▶
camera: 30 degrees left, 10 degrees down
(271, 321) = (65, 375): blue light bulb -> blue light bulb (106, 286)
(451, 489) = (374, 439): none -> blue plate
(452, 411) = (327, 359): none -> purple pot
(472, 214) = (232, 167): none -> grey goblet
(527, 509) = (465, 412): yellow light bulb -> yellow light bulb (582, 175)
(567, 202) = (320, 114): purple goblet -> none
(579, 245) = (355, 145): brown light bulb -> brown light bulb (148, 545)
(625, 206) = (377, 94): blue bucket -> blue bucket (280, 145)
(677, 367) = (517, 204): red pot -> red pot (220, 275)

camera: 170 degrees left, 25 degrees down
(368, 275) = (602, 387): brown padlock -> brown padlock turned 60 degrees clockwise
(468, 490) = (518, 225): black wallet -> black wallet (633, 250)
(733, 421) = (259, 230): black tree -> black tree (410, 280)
◀
▶
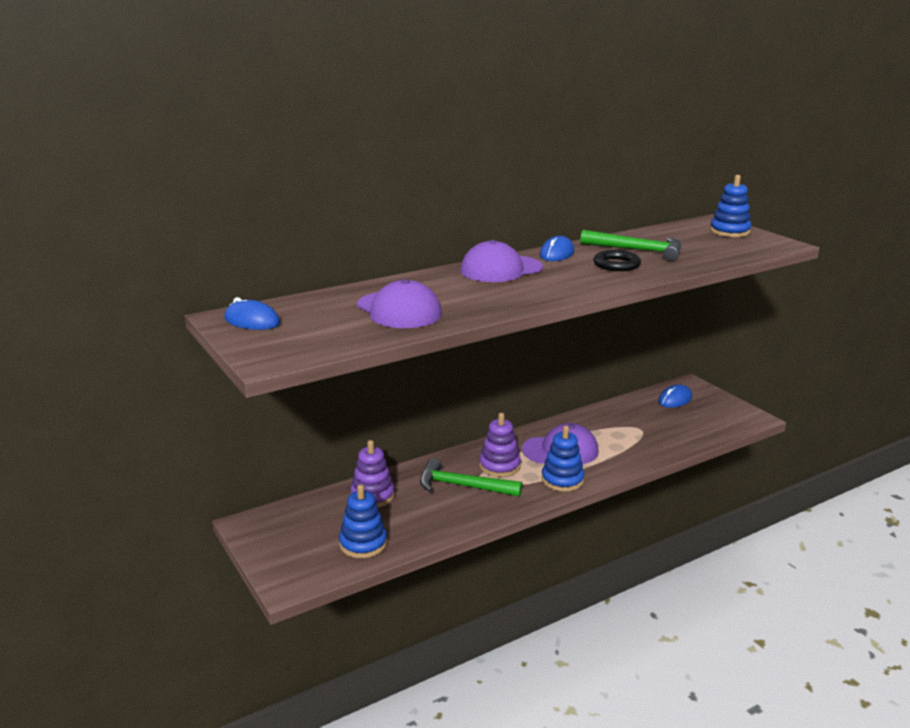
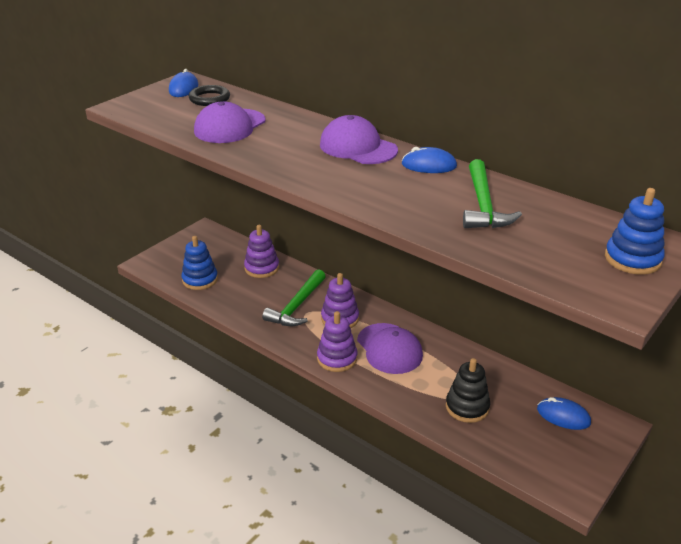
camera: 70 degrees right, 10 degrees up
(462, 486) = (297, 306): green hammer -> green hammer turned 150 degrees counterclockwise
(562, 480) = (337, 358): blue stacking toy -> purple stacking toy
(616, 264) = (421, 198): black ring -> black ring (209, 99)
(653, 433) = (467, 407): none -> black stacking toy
◀
Brief: From the records above, copy out the line with "(677, 367) = (517, 204): red", the line with "(733, 421) = (259, 230): black", and every line between them, word for word.

Answer to the exercise:
(677, 367) = (517, 204): red pot -> red pot (220, 275)

camera: 170 degrees left, 25 degrees down
(368, 275) = (602, 387): brown padlock -> brown padlock turned 60 degrees clockwise
(468, 490) = (518, 225): black wallet -> black wallet (633, 250)
(733, 421) = (259, 230): black tree -> black tree (410, 280)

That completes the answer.